··· DATA EXTRACT

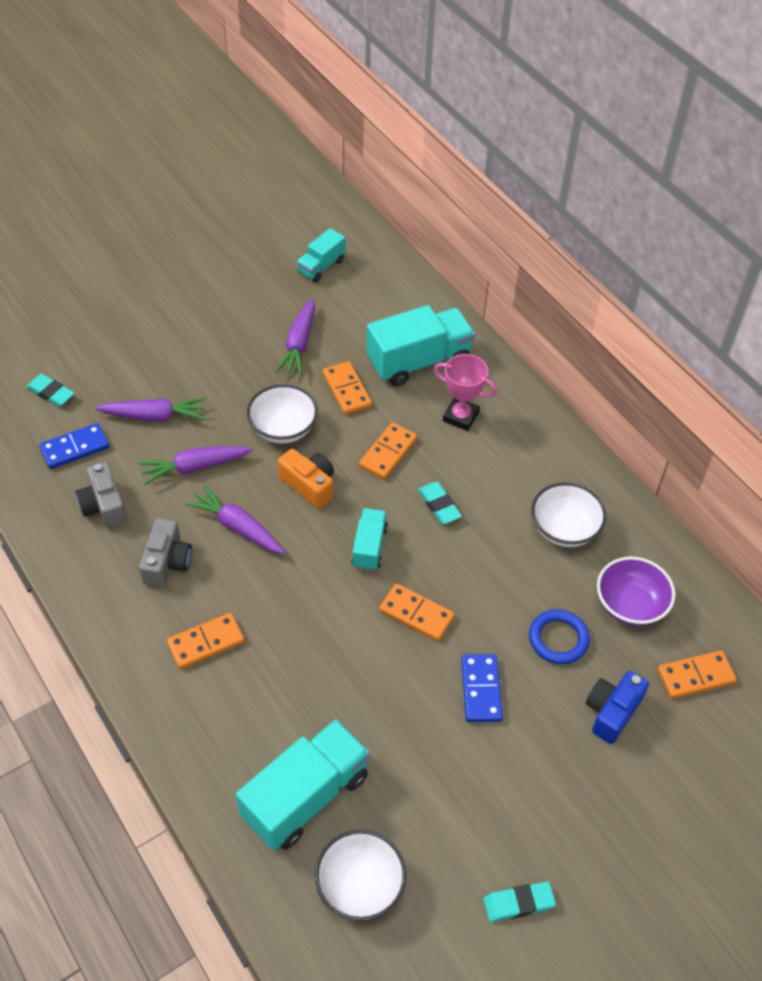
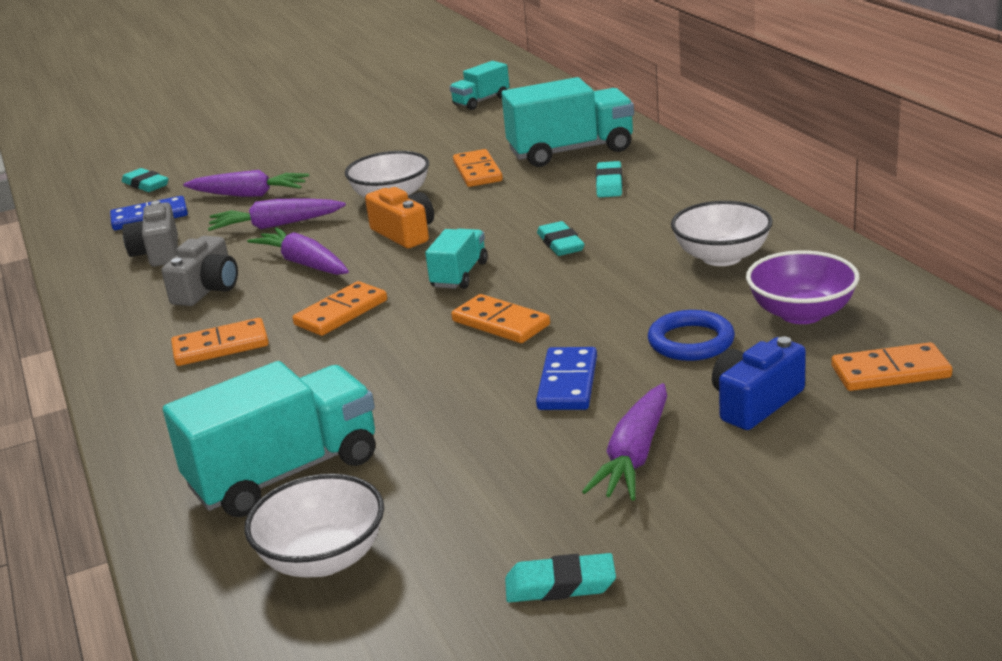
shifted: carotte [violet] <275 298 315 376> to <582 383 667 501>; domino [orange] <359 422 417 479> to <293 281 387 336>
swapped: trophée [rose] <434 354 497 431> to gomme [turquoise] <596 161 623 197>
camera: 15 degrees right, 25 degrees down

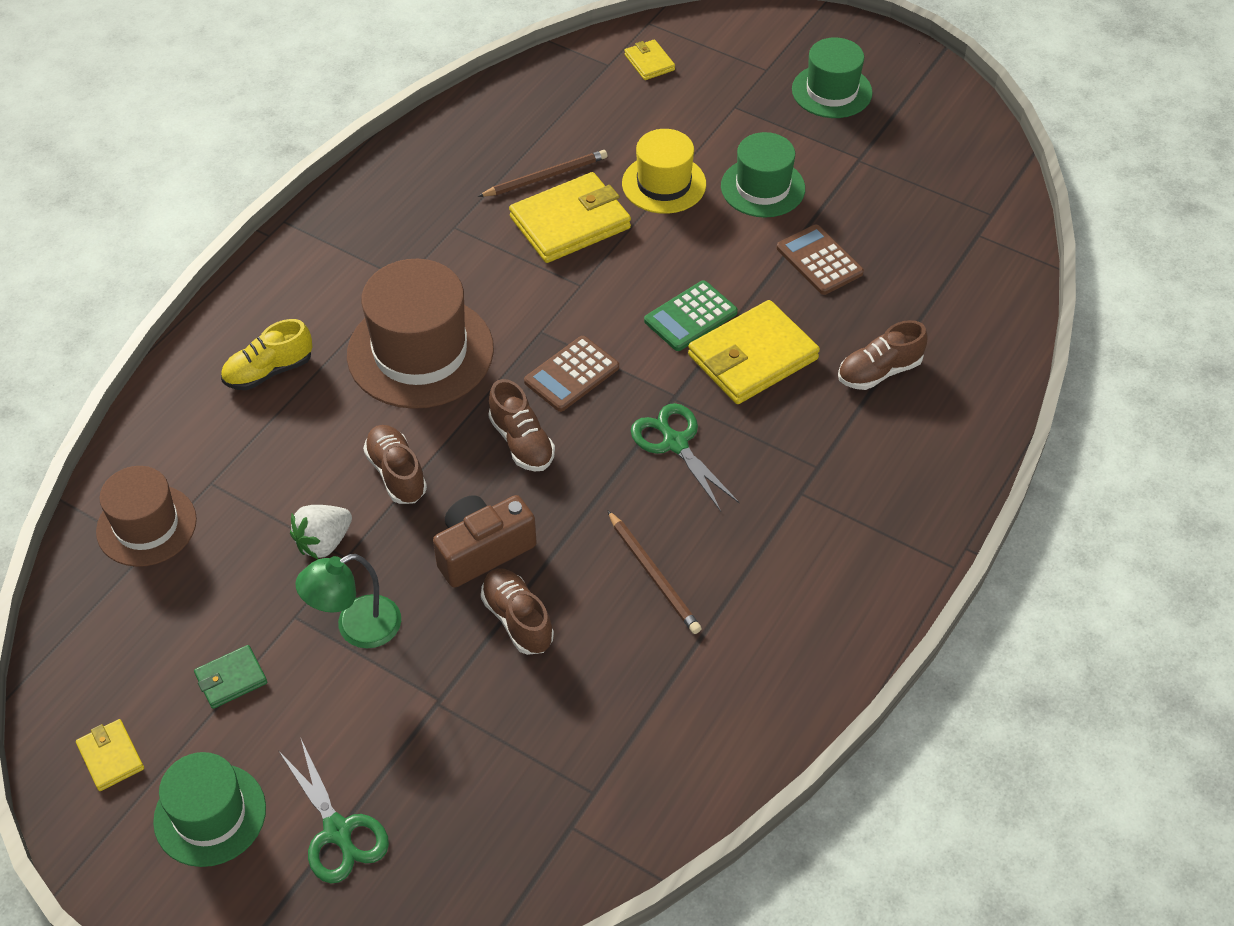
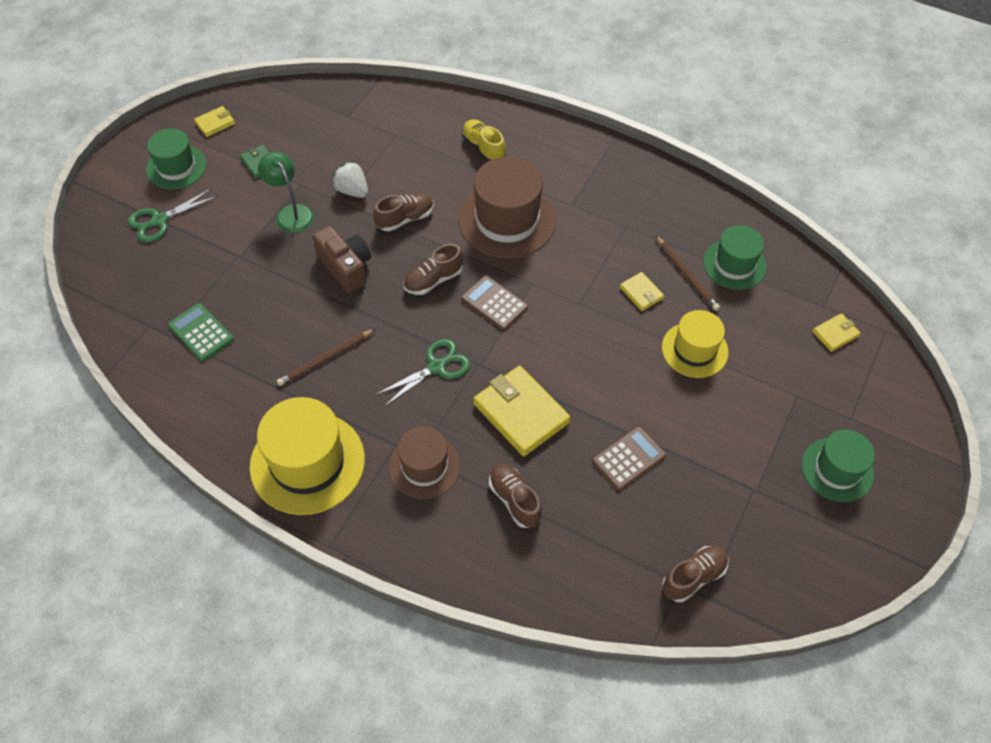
new: chapeau [jaune] <250 397 365 515>
shifted: chapeau [vert] <721 132 805 218> to <703 225 767 290>; calculatrice [vert] <644 281 738 351> to <168 303 234 362>; chapeau [marron] <96 466 197 567> to <389 426 460 499>; chaussure [marron] <481 568 554 655> to <662 546 729 602>
scaled: portefeuille [jaune] <509 172 631 263> = <620 272 664 311> x0.49
camera: 85 degrees right, 5 degrees up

······

AIM OF THE EXERCISE:
Once the pictures are set aside, repeat the data above exactly as written.

COMPLETED EXERCISE:
shifted: carotte [violet] <275 298 315 376> to <582 383 667 501>; domino [orange] <359 422 417 479> to <293 281 387 336>
swapped: trophée [rose] <434 354 497 431> to gomme [turquoise] <596 161 623 197>
camera: 15 degrees right, 25 degrees down

new: chapeau [jaune] <250 397 365 515>
shifted: chapeau [vert] <721 132 805 218> to <703 225 767 290>; calculatrice [vert] <644 281 738 351> to <168 303 234 362>; chapeau [marron] <96 466 197 567> to <389 426 460 499>; chaussure [marron] <481 568 554 655> to <662 546 729 602>
scaled: portefeuille [jaune] <509 172 631 263> = <620 272 664 311> x0.49
camera: 85 degrees right, 5 degrees up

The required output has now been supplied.